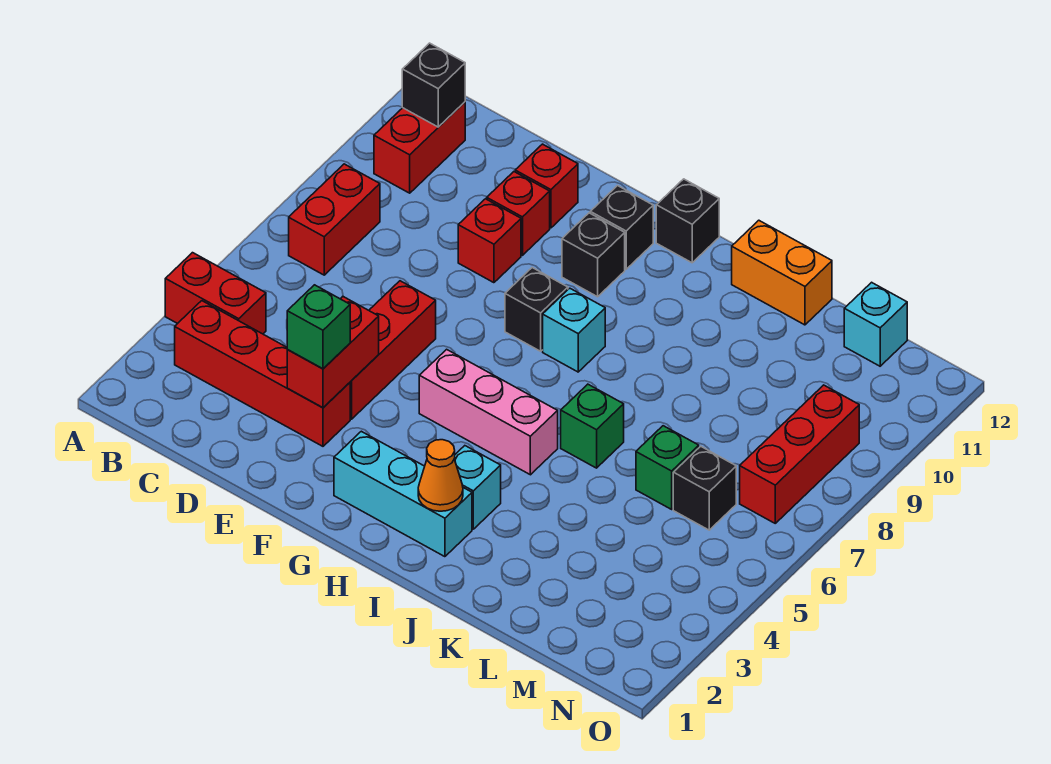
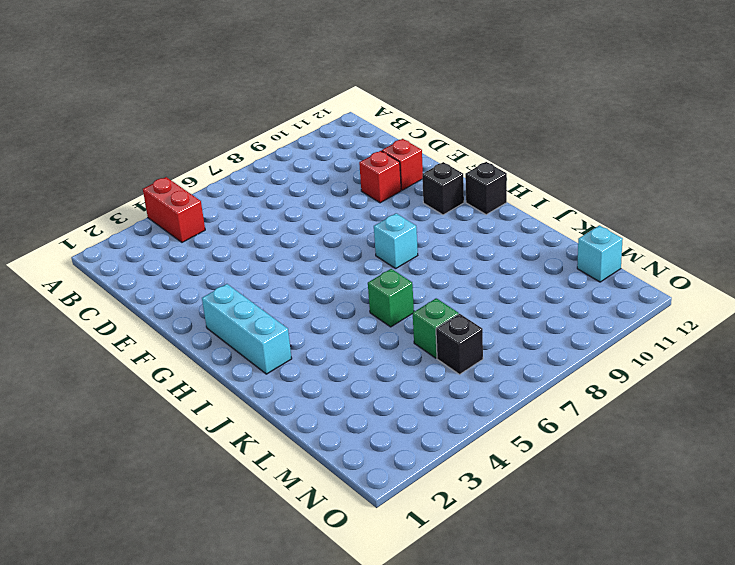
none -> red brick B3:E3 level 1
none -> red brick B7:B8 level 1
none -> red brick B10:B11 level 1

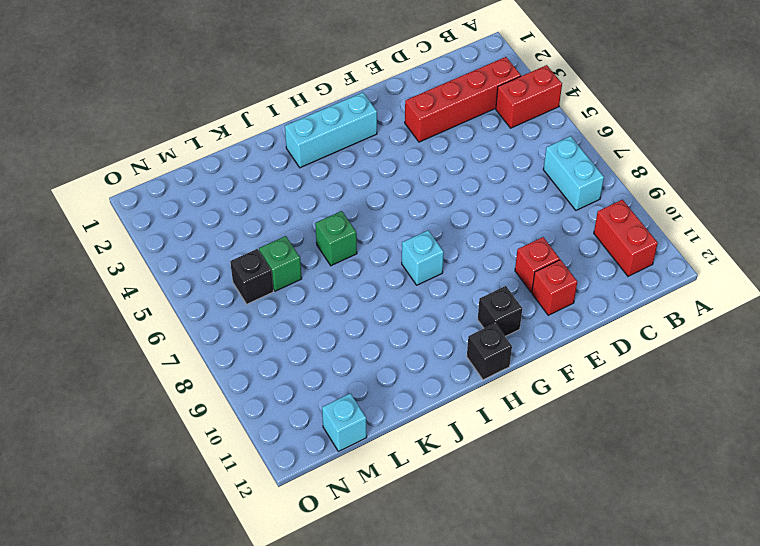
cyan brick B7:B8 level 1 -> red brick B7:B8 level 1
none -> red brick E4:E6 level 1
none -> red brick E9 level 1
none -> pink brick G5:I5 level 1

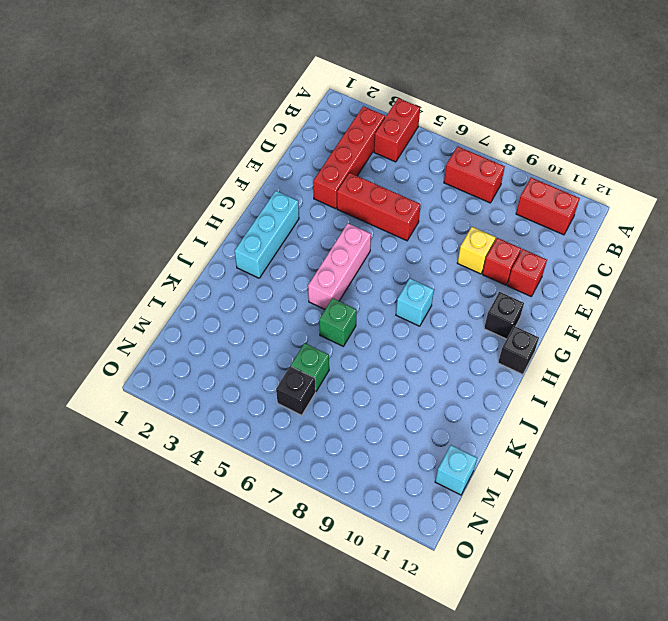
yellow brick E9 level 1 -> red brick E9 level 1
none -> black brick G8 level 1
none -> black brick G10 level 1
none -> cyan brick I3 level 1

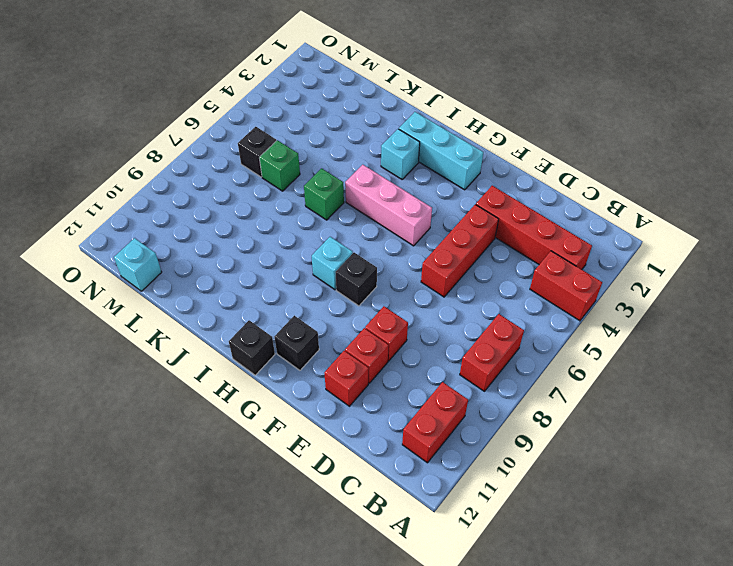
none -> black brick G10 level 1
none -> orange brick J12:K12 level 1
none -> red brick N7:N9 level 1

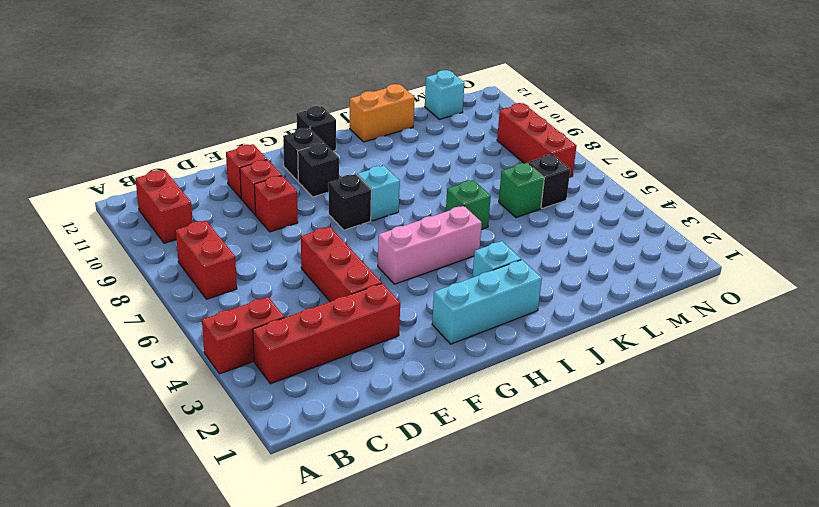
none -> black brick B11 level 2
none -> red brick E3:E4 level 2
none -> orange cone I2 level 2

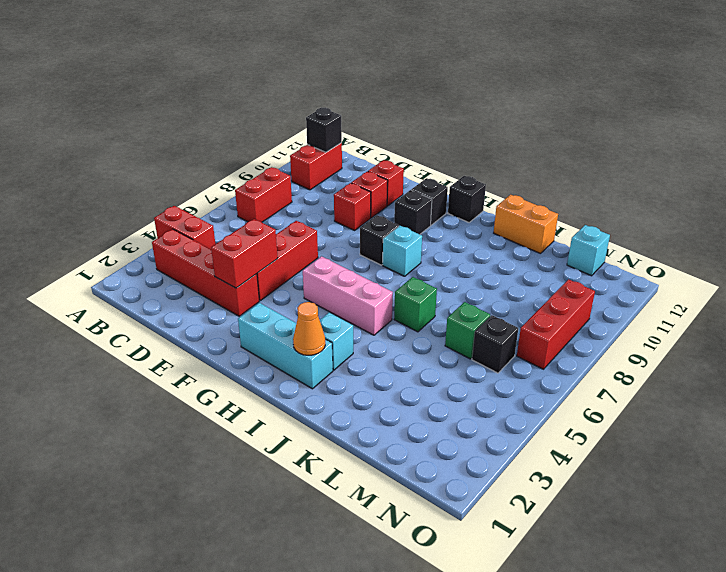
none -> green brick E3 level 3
■ ■ ■ ■ ■
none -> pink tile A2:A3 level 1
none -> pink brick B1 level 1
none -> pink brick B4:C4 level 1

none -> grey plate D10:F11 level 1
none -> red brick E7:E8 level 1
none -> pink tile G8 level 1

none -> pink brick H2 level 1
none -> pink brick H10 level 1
■ ■ ■ ■ ■
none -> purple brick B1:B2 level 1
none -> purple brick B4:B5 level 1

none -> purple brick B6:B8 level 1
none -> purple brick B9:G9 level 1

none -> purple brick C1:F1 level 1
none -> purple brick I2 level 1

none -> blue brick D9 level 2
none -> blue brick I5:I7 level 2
■ ■ ■ ■ ■
Only one stretch of the listing is wanted: the lines starting at the one with "none -> black brick G8 level 1" and ending at the one with "none -> green brick E3 level 3", copied exactly and free of pictures.

Exercise solution:
none -> black brick G8 level 1
none -> black brick G10 level 1
none -> cyan brick I3 level 1

none -> black brick G10 level 1
none -> orange brick J12:K12 level 1
none -> red brick N7:N9 level 1

none -> black brick B11 level 2
none -> red brick E3:E4 level 2
none -> orange cone I2 level 2

none -> green brick E3 level 3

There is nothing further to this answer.